| ABOUT THIS EXERCISE |
Reproduce verbatim the lines of the entries from the line containing "Question: From a real-world perspective, is white" through the final line of the entries, both inclusive.

| INPUT RECORDS |
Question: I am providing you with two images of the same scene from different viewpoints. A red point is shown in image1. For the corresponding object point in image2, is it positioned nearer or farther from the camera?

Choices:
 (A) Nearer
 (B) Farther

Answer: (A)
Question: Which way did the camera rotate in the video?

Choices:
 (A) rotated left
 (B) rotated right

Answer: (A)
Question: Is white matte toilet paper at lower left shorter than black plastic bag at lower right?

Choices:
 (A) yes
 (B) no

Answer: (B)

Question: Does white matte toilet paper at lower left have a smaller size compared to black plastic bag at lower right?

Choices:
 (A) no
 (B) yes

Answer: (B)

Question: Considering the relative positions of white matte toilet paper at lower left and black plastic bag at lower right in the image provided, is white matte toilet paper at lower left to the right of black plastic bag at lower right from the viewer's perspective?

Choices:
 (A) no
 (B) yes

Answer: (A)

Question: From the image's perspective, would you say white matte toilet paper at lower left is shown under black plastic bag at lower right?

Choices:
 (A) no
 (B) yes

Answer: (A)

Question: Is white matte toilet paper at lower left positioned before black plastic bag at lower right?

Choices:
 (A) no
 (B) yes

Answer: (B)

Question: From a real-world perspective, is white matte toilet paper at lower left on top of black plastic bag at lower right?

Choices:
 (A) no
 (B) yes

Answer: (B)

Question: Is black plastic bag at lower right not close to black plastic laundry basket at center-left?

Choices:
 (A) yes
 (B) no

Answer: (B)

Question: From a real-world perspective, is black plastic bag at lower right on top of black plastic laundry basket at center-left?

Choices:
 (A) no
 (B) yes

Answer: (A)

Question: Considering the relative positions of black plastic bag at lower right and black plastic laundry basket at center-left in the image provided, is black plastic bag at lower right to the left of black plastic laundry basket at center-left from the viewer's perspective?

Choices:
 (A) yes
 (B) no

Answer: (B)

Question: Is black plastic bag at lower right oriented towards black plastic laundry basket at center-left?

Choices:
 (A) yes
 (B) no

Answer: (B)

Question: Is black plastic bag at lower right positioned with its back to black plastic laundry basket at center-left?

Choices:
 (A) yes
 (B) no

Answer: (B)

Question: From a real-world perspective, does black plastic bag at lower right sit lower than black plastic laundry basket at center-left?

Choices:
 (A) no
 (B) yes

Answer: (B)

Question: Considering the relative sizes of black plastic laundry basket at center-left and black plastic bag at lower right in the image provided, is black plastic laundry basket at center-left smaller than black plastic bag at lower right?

| TASK ANSWER |
Question: From a real-world perspective, is white matte toilet paper at lower left on top of black plastic bag at lower right?

Choices:
 (A) no
 (B) yes

Answer: (B)

Question: Is black plastic bag at lower right not close to black plastic laundry basket at center-left?

Choices:
 (A) yes
 (B) no

Answer: (B)

Question: From a real-world perspective, is black plastic bag at lower right on top of black plastic laundry basket at center-left?

Choices:
 (A) no
 (B) yes

Answer: (A)

Question: Considering the relative positions of black plastic bag at lower right and black plastic laundry basket at center-left in the image provided, is black plastic bag at lower right to the left of black plastic laundry basket at center-left from the viewer's perspective?

Choices:
 (A) yes
 (B) no

Answer: (B)

Question: Is black plastic bag at lower right oriented towards black plastic laundry basket at center-left?

Choices:
 (A) yes
 (B) no

Answer: (B)

Question: Is black plastic bag at lower right positioned with its back to black plastic laundry basket at center-left?

Choices:
 (A) yes
 (B) no

Answer: (B)

Question: From a real-world perspective, does black plastic bag at lower right sit lower than black plastic laundry basket at center-left?

Choices:
 (A) no
 (B) yes

Answer: (B)

Question: Considering the relative sizes of black plastic laundry basket at center-left and black plastic bag at lower right in the image provided, is black plastic laundry basket at center-left smaller than black plastic bag at lower right?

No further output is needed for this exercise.